What is being asked
Lines from the one containing "none -> orange rolling pin [562,237,651,299]" through the last line of the data below are to be returned exactly; leave out the rest.

Raw data
########################################
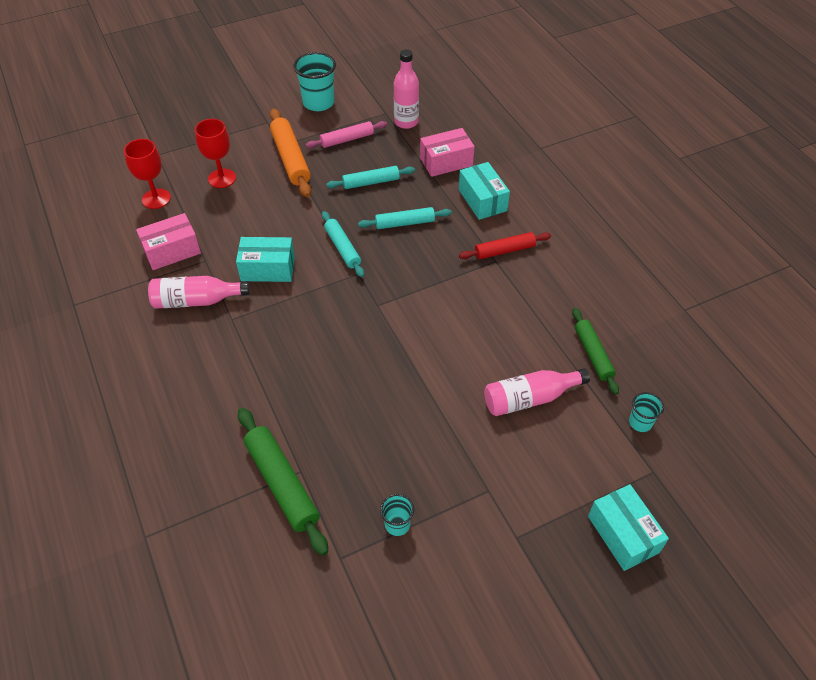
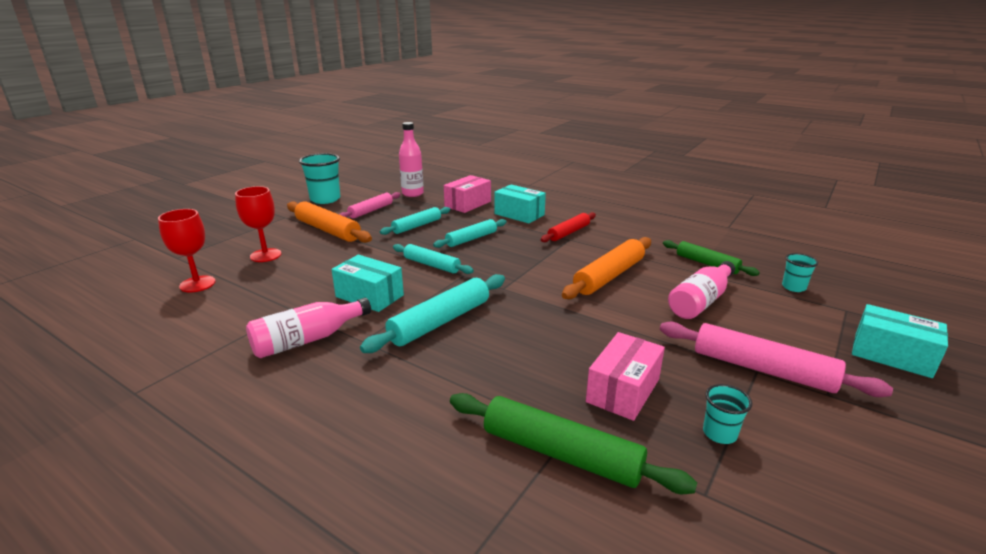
camera: 30 degrees left, 25 degrees down
pink box [136,213,201,270] -> pink box moved to [586,332,665,421]
turquoise box [236,237,295,282] -> turquoise box turned 60 degrees clockwise [331,255,404,312]
none -> turquoise rolling pin [360,274,505,353]
none -> orange rolling pin [562,237,651,299]
none -> pink rolling pin [660,321,893,397]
########################################
Written response
none -> orange rolling pin [562,237,651,299]
none -> pink rolling pin [660,321,893,397]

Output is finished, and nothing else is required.